Activity: Go over the data and copy out each line with "moved" in it.

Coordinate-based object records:
☆ ☆ ☆ ☆ ☆

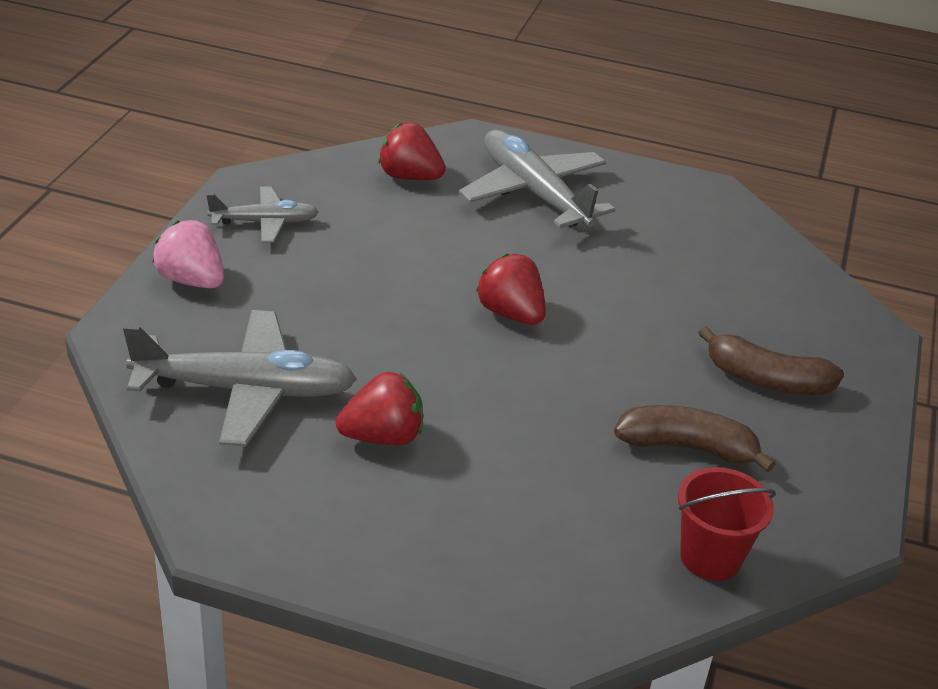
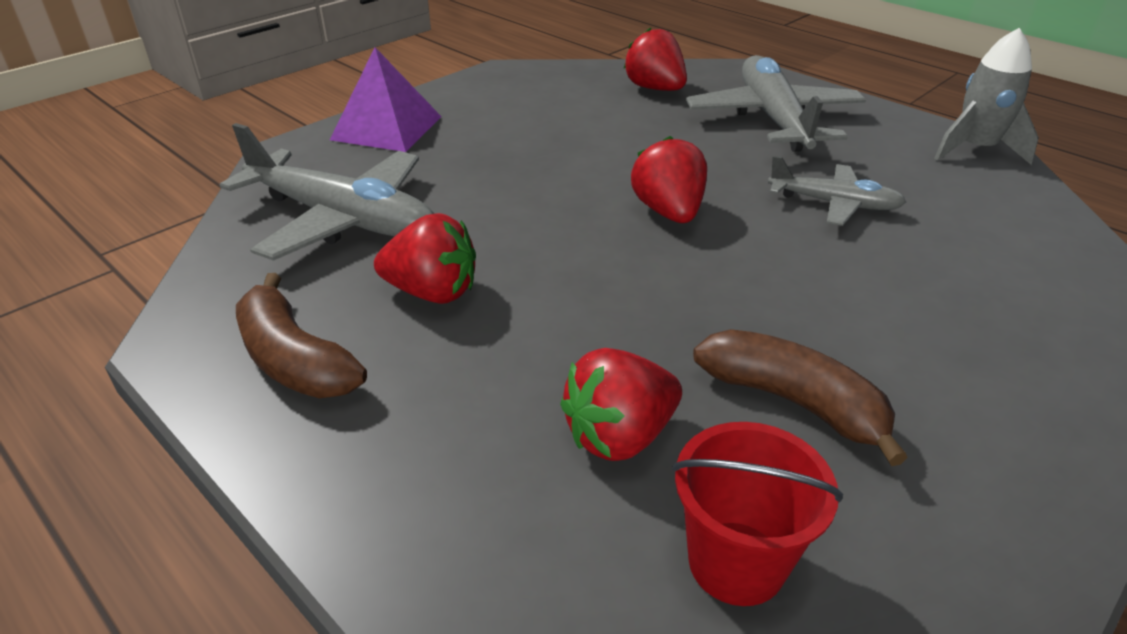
camera: 30 degrees right, 0 degrees up
pink strawberry [153,220,224,288] -> purple pyramid [330,47,442,152]
grey plane [206,186,319,243] -> grey plane moved to [768,156,906,226]
brown banana [698,326,844,395] -> brown banana moved to [236,273,367,398]
none -> red strawberry [560,348,682,461]
none -> grey rocket [934,28,1039,165]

☆ ☆ ☆ ☆ ☆

Solution to the problem:
grey plane [206,186,319,243] -> grey plane moved to [768,156,906,226]
brown banana [698,326,844,395] -> brown banana moved to [236,273,367,398]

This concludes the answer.